*** Material shown ***
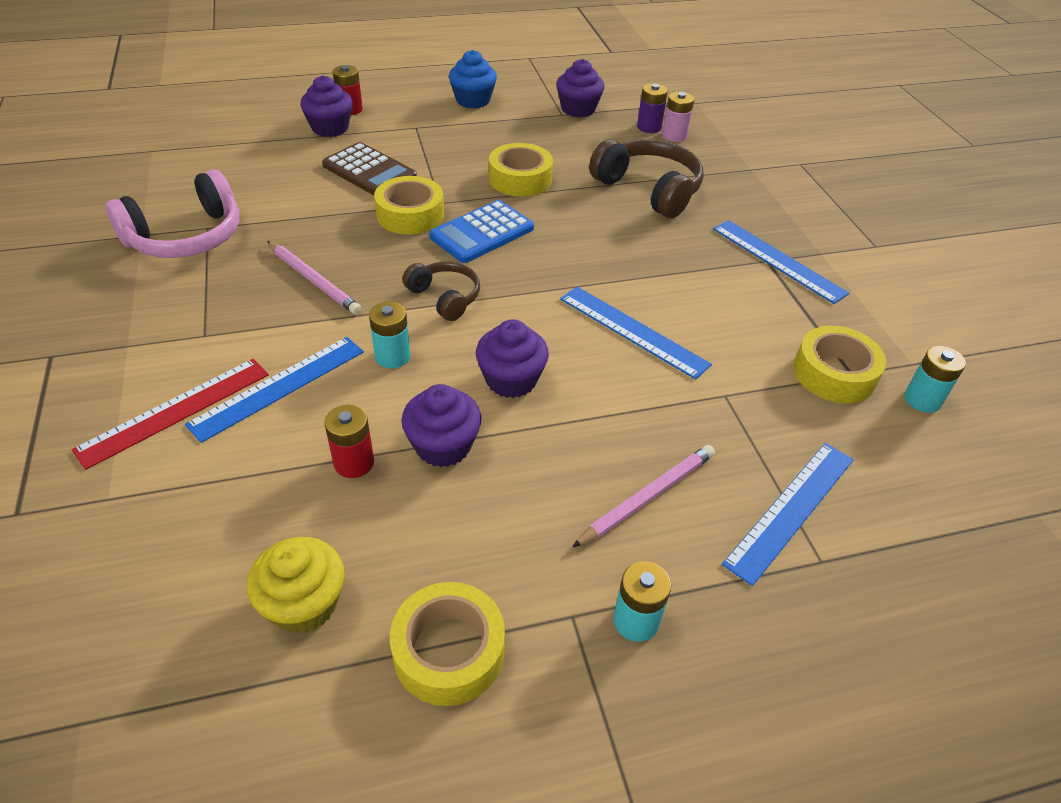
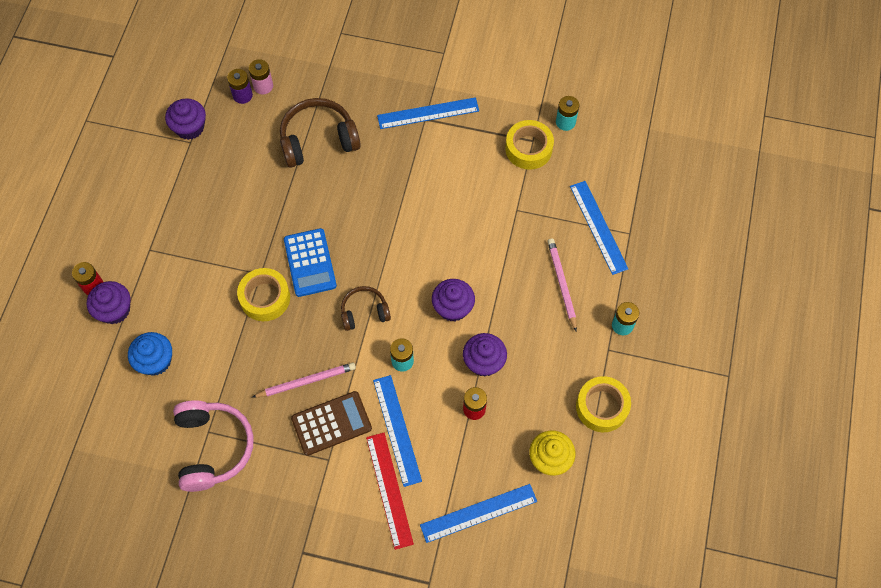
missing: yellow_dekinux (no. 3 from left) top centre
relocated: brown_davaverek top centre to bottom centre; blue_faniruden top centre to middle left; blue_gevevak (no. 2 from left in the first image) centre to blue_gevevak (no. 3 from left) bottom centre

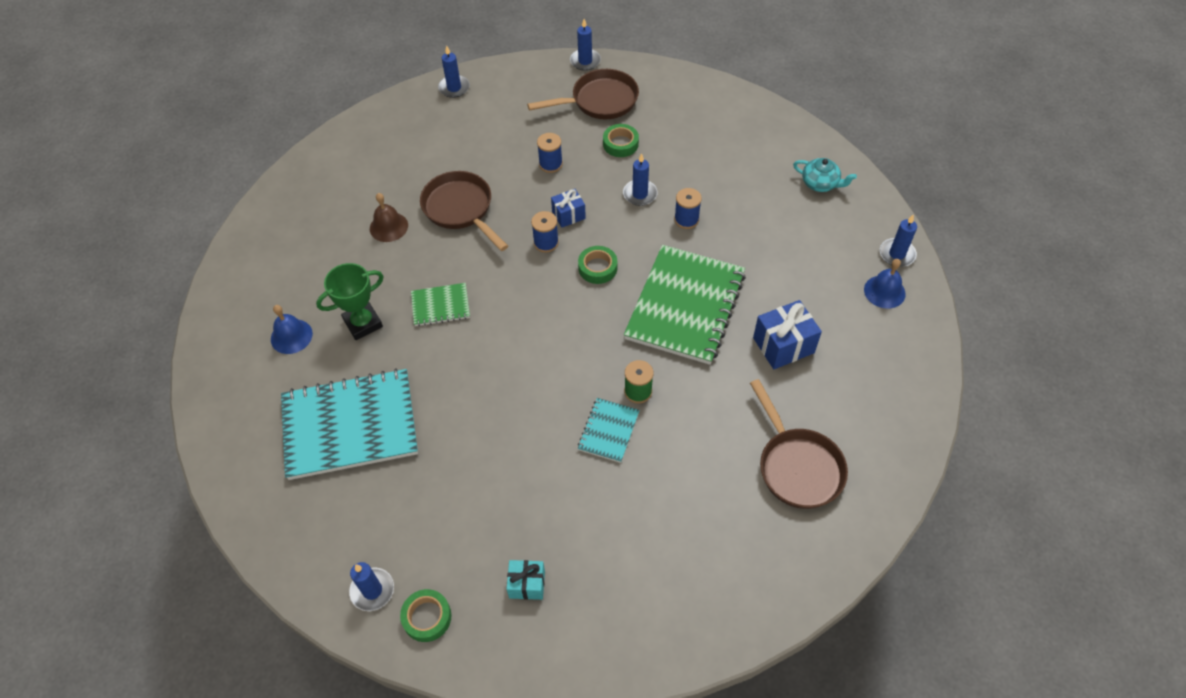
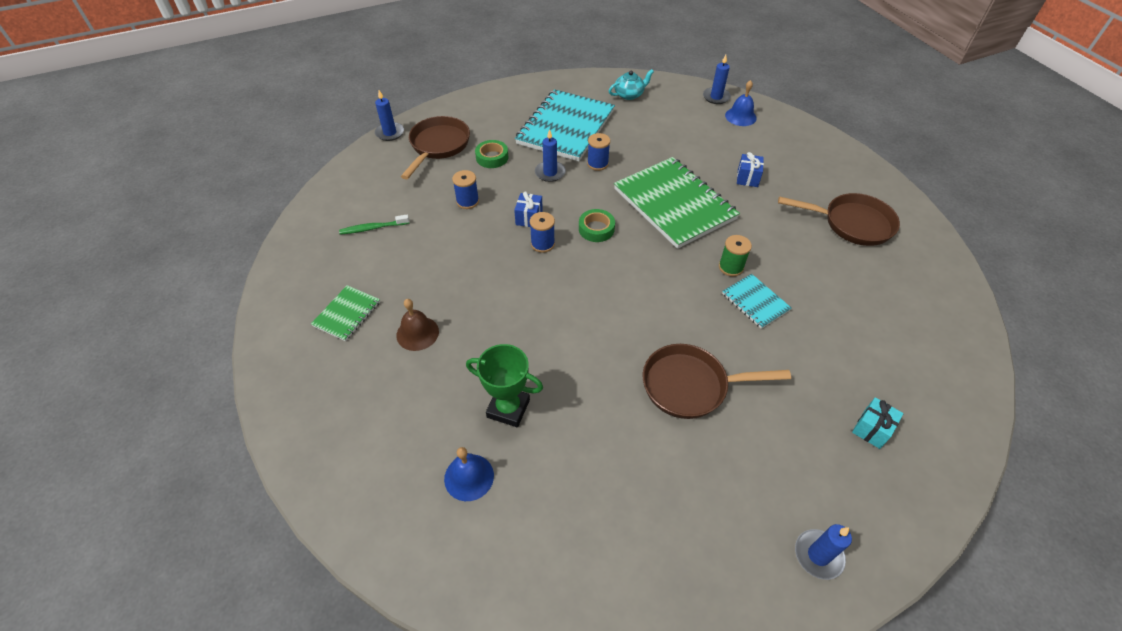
missing: green_dekinux (no. 1 from left) bottom centre; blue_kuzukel (no. 2 from left) top centre
appeared: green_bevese centre
relocated:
*** End of Material shown ***
Output each record precisely as it appears, and drop every picture.

missing: yellow_dekinux (no. 3 from left) top centre
relocated: brown_davaverek top centre to bottom centre; blue_faniruden top centre to middle left; blue_gevevak (no. 2 from left in the first image) centre to blue_gevevak (no. 3 from left) bottom centre

missing: green_dekinux (no. 1 from left) bottom centre; blue_kuzukel (no. 2 from left) top centre
appeared: green_bevese centre
relocated:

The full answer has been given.